WHAT YOU WILL DO:
Transcribe the listing in full, word for word; pictures do not belong in the copy.

MATERIAL FOR THE TASK:
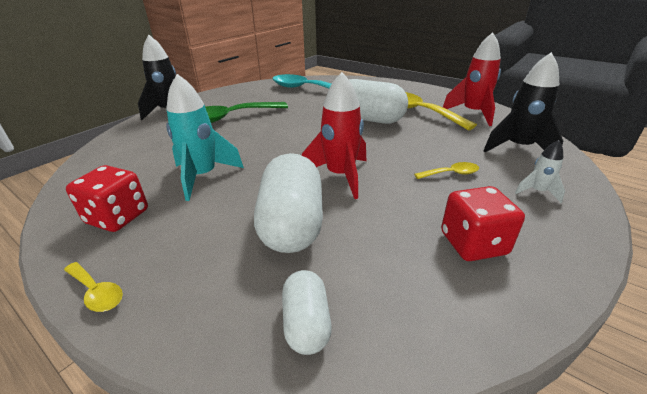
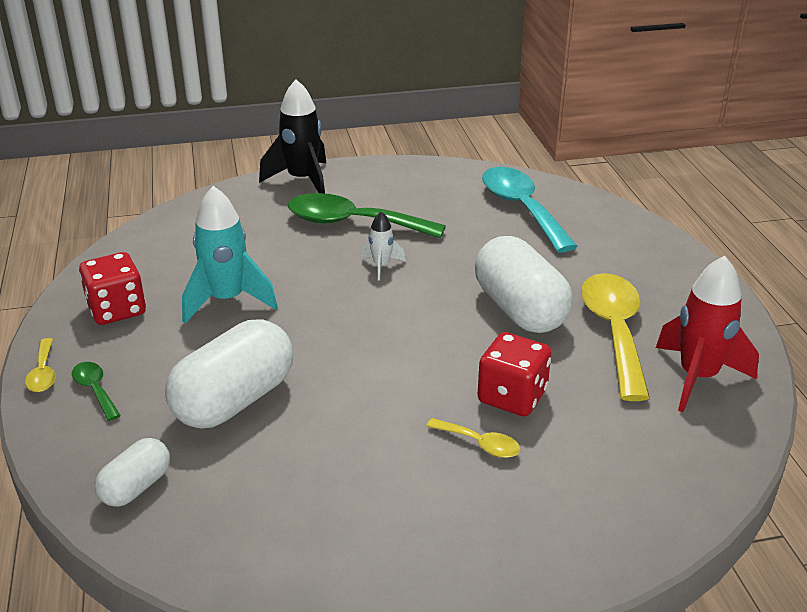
camera: 40 degrees right, 0 degrees up
(168, 276) = (95, 390): none -> green spoon
(340, 176) = (353, 375): red rocket -> none
(473, 243) = (358, 523): red dice -> red dice (512, 396)
(518, 148) = (644, 465): black rocket -> none
(537, 192) = (538, 526): white rocket -> white rocket (381, 266)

REPLY TO THE TASK:
camera: 40 degrees right, 0 degrees up
(168, 276) = (95, 390): none -> green spoon
(340, 176) = (353, 375): red rocket -> none
(473, 243) = (358, 523): red dice -> red dice (512, 396)
(518, 148) = (644, 465): black rocket -> none
(537, 192) = (538, 526): white rocket -> white rocket (381, 266)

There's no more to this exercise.